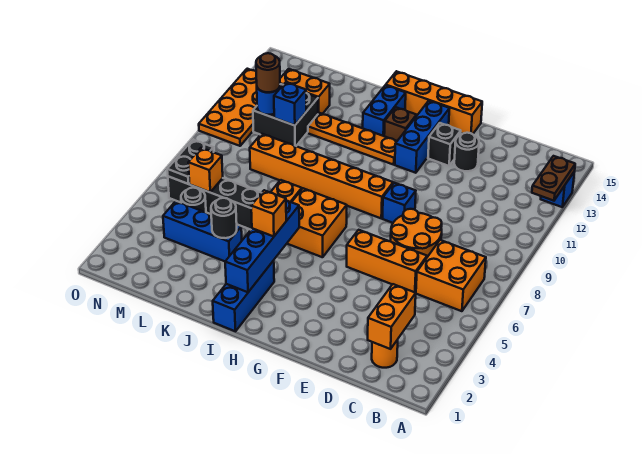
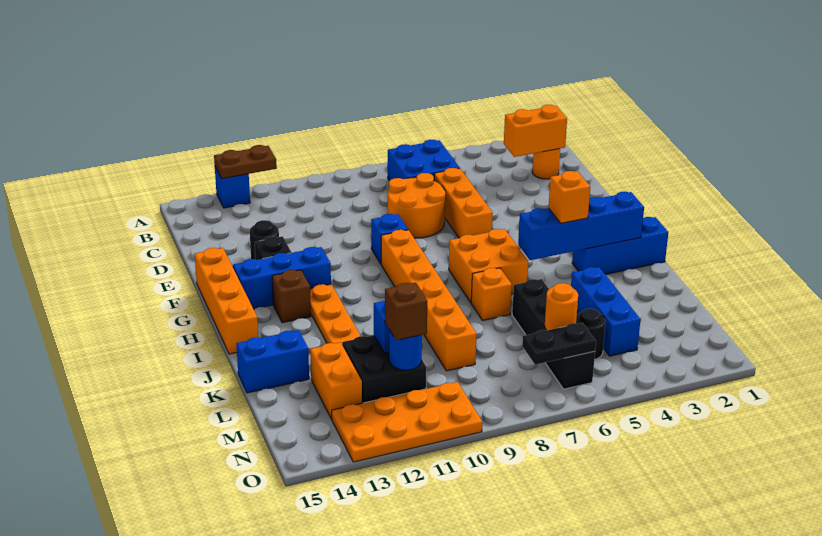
orange brick B6:C7 level 1 -> blue brick B6:C7 level 1
blue brick I13:I14 level 1 -> blue brick K14:K15 level 1
black round brick K4 level 2 -> none
orange brick M6 level 2 -> orange round brick M6 level 2
brown round brick M11 level 3 -> brown brick M11 level 3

○ ○ ○

■ Problem to solve: Without including any pictures, reproduce the data exactly.

■ Written solution:
orange brick B6:C7 level 1 -> blue brick B6:C7 level 1
blue brick I13:I14 level 1 -> blue brick K14:K15 level 1
black round brick K4 level 2 -> none
orange brick M6 level 2 -> orange round brick M6 level 2
brown round brick M11 level 3 -> brown brick M11 level 3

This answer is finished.